» **Task brief**
Go over the material below and report every line that contains the word "bear".

» **Given data**
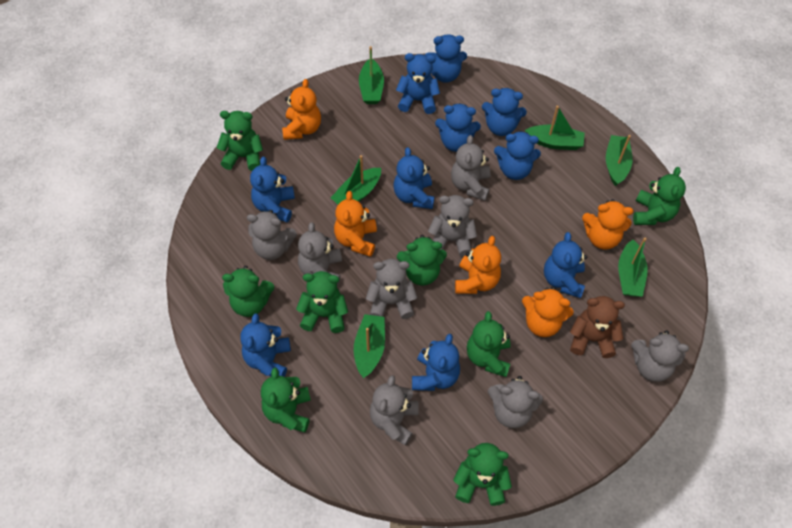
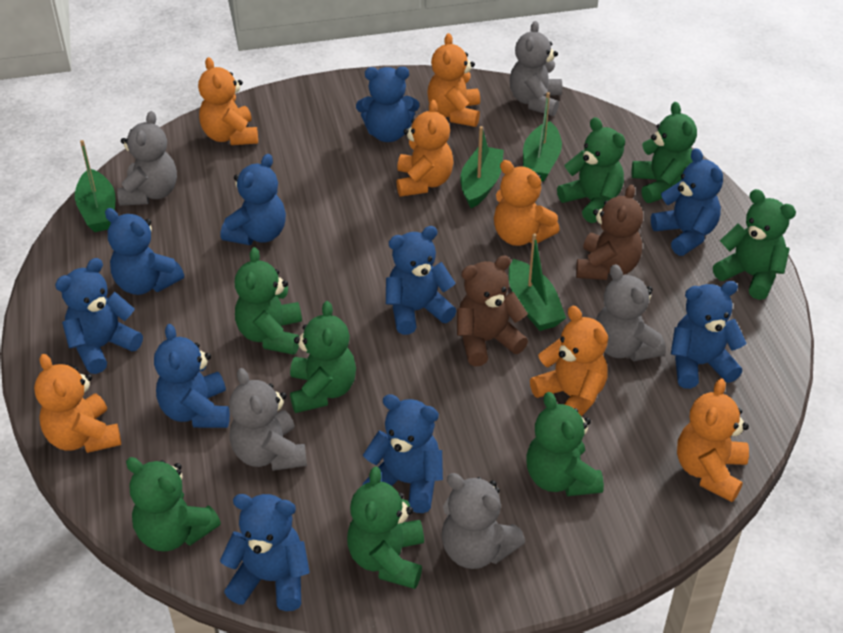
brown teddy bear: 1 -> 2
green boat: 6 -> 4
grey teddy bear: 8 -> 5
orange teddy bear: 5 -> 7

» **Result of this exercise**
brown teddy bear: 1 -> 2
grey teddy bear: 8 -> 5
orange teddy bear: 5 -> 7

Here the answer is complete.